GIVEN ENTRIES –
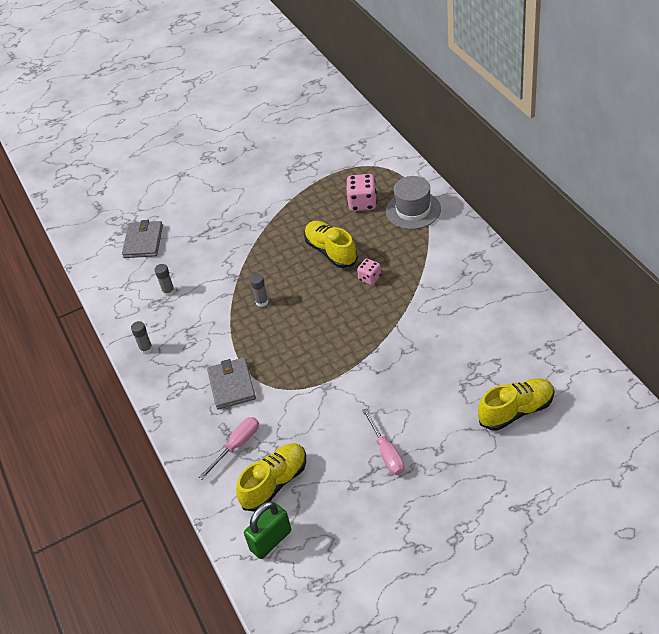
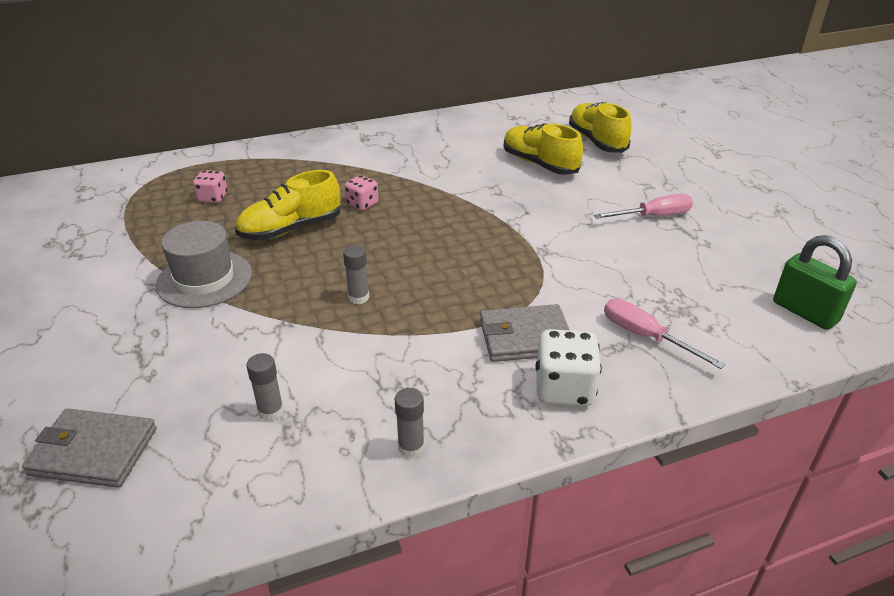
camera: 90 degrees left, 10 degrees down
(188, 407) = (564, 389): none -> white dice
(275, 483) = (710, 303): yellow shoe -> yellow shoe (539, 164)
(362, 203) = (213, 198): pink dice -> pink dice, size x0.62
(413, 210) = (259, 165): grey hat -> grey hat (204, 279)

ABOUT THIS EXERCISE –
Look through the data above for the string "dice" and copy every line where it appears.

ANSWER FOR THIS EXERCISE –
(188, 407) = (564, 389): none -> white dice
(362, 203) = (213, 198): pink dice -> pink dice, size x0.62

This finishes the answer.